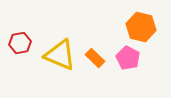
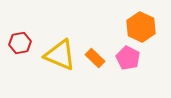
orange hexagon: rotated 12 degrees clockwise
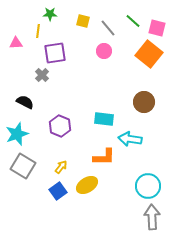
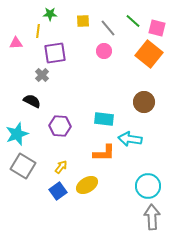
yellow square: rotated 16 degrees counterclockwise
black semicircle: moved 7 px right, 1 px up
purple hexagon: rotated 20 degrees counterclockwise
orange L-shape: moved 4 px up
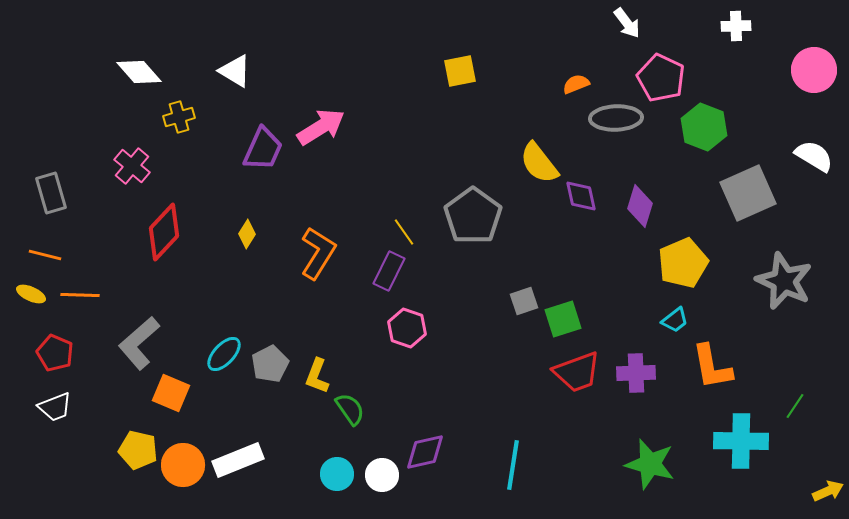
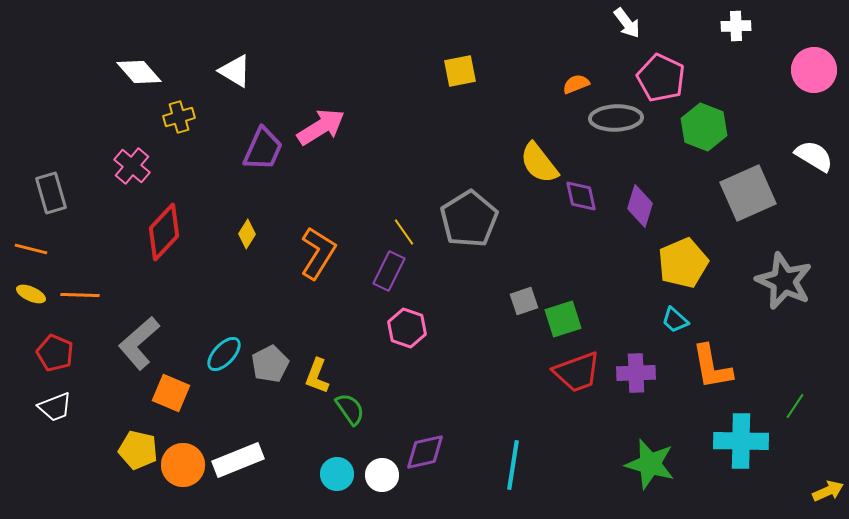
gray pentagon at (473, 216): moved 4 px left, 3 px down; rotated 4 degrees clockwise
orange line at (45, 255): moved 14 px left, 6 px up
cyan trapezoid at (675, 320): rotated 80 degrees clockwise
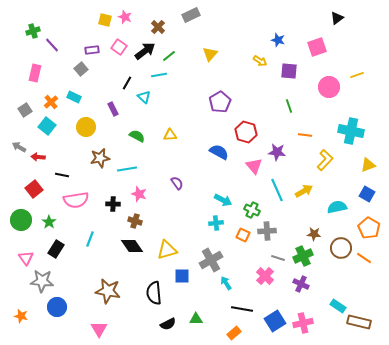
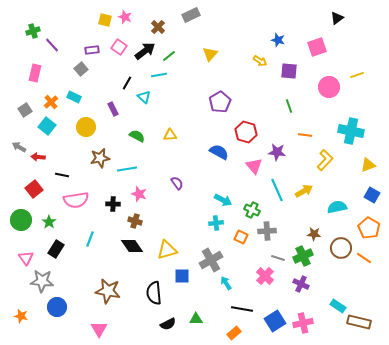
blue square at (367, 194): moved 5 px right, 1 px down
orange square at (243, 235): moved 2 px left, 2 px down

---------------

→ **ACTION ITEM**: Throughout the material above, find every line holding "counterclockwise" and copy it.

→ **RESPONSE BELOW**:
yellow square: rotated 16 degrees counterclockwise
purple hexagon: rotated 20 degrees counterclockwise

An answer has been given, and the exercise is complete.